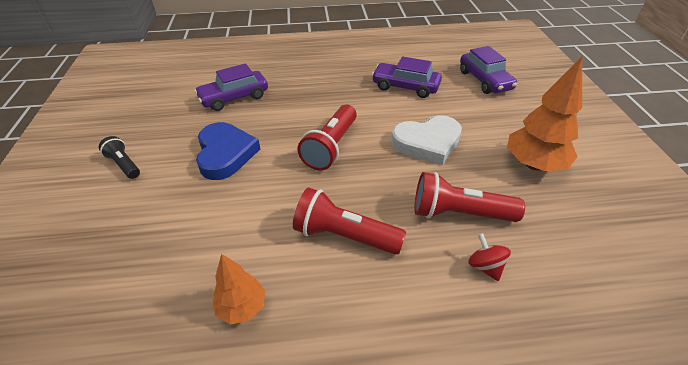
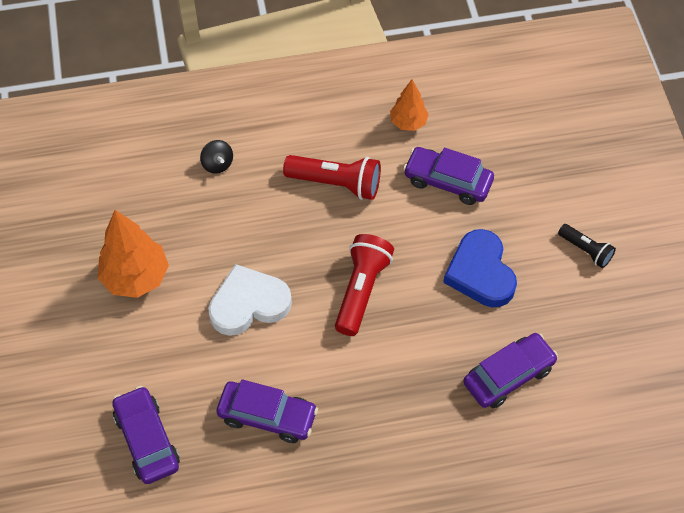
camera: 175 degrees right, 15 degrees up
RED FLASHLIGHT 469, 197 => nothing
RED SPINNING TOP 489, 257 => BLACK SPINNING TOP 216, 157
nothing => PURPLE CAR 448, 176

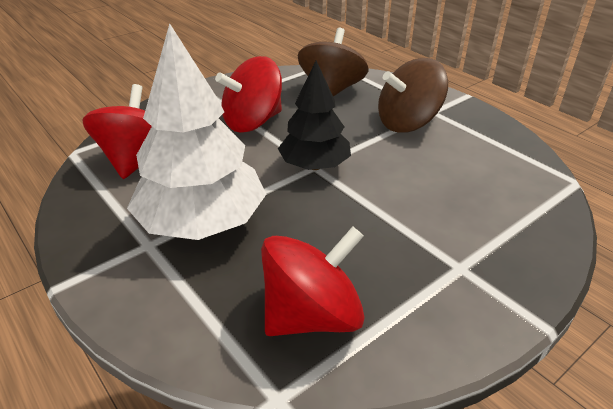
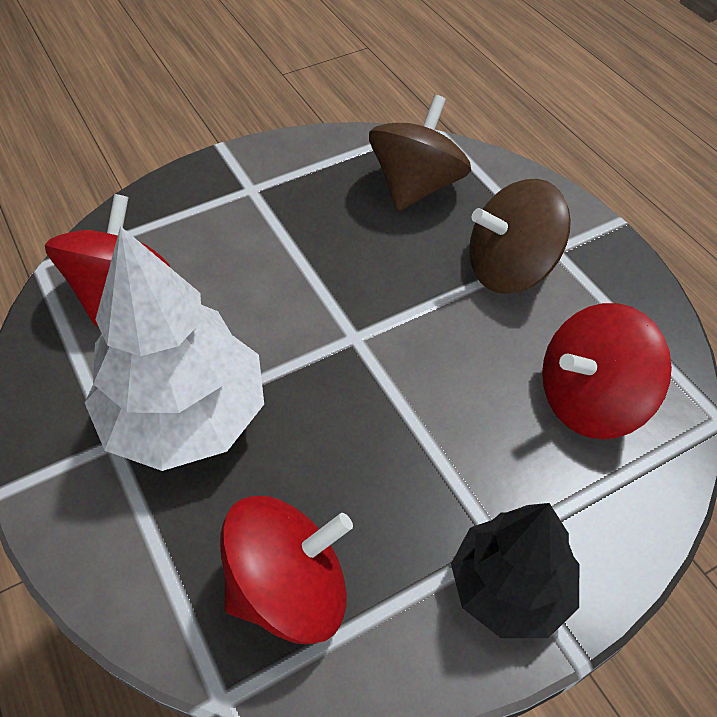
camera: 10 degrees right, 15 degrees up
RED SPINNING TOP 248, 94 => RED SPINNING TOP 607, 371, relocated
BLACK TREE 314, 115 => BLACK TREE 515, 570, relocated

Problem to solve: Make an exact copy of the whole listing, but don't bring over any pictures.

Output:
camera: 175 degrees right, 15 degrees up
RED FLASHLIGHT 469, 197 => nothing
RED SPINNING TOP 489, 257 => BLACK SPINNING TOP 216, 157
nothing => PURPLE CAR 448, 176

camera: 10 degrees right, 15 degrees up
RED SPINNING TOP 248, 94 => RED SPINNING TOP 607, 371, relocated
BLACK TREE 314, 115 => BLACK TREE 515, 570, relocated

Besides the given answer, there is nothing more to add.